• What to work on:
Retype each record exactly; no pictures.

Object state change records
Start of Block
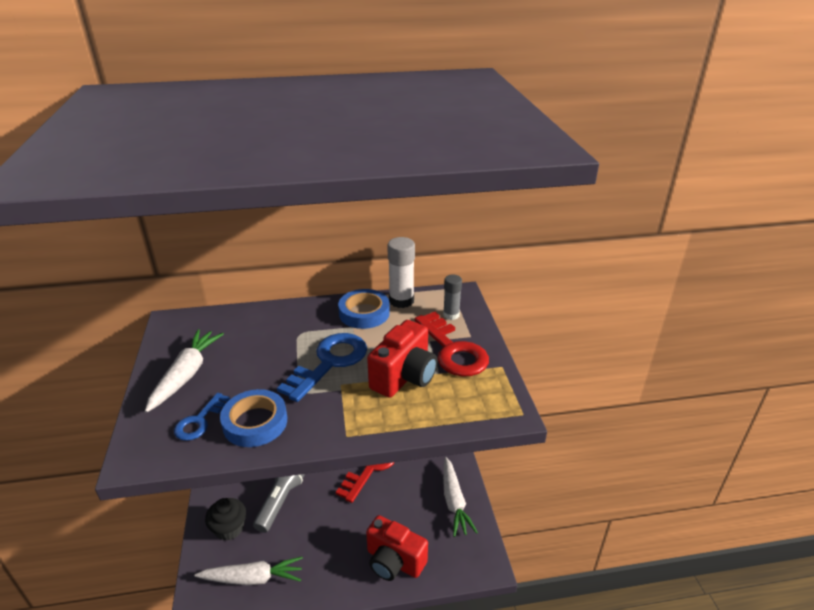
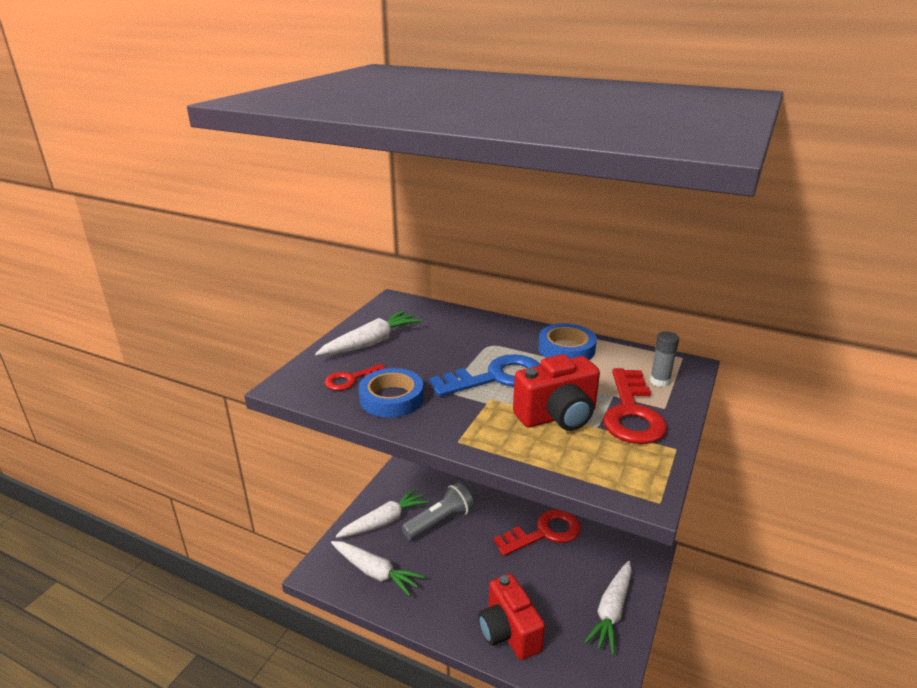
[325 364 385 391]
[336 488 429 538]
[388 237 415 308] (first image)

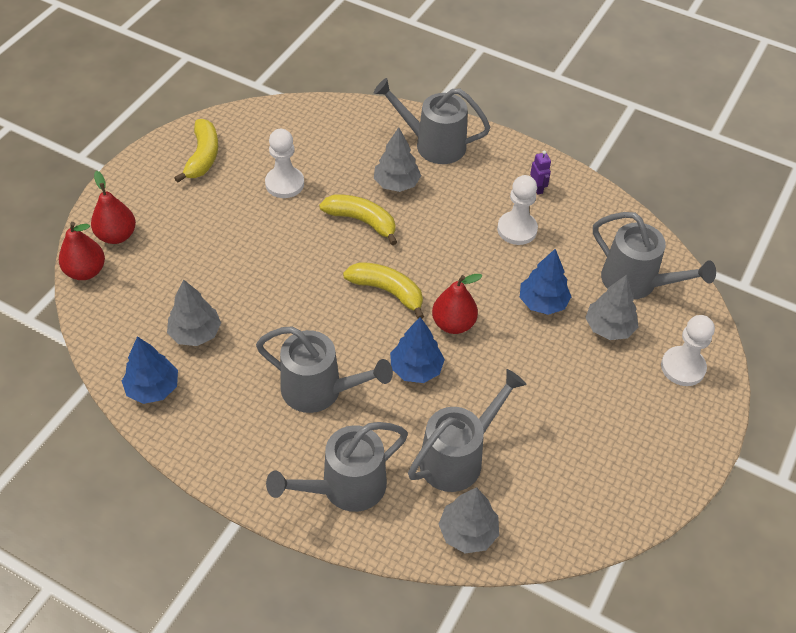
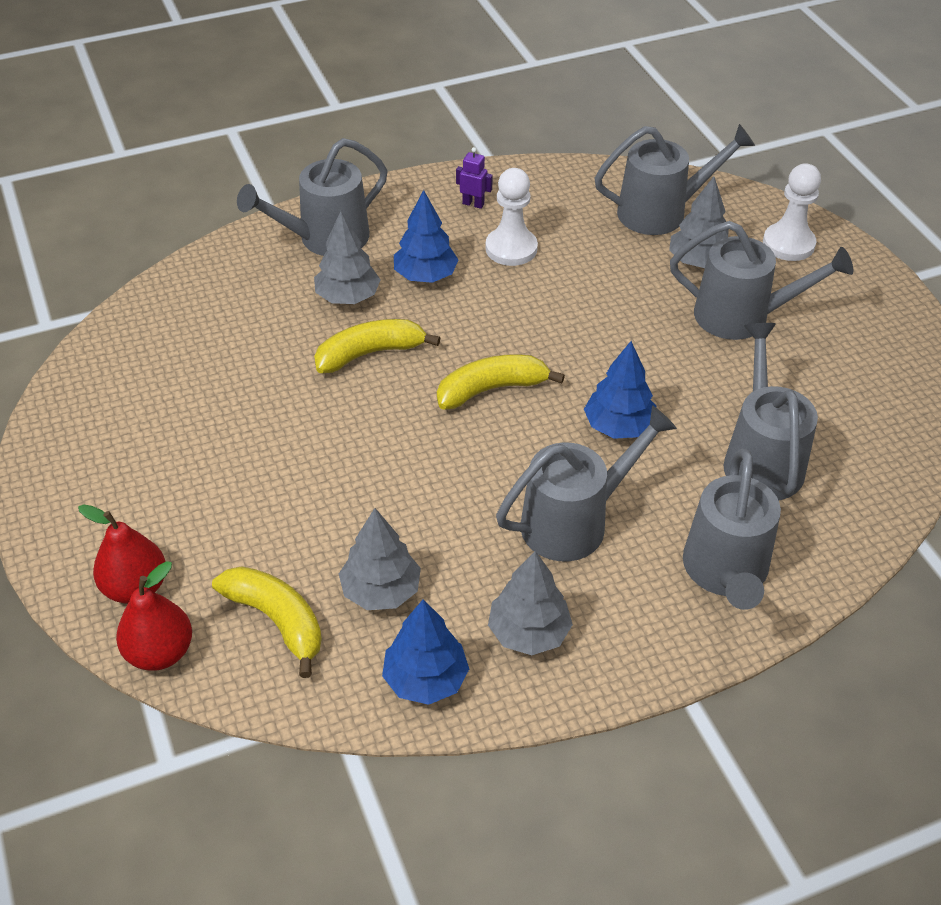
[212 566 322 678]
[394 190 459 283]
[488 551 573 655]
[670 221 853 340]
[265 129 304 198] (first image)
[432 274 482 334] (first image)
End of Block
• Solution for this exercise:
[325 364 385 391]
[336 488 429 538]
[388 237 415 308] (first image)

[212 566 322 678]
[394 190 459 283]
[488 551 573 655]
[670 221 853 340]
[265 129 304 198] (first image)
[432 274 482 334] (first image)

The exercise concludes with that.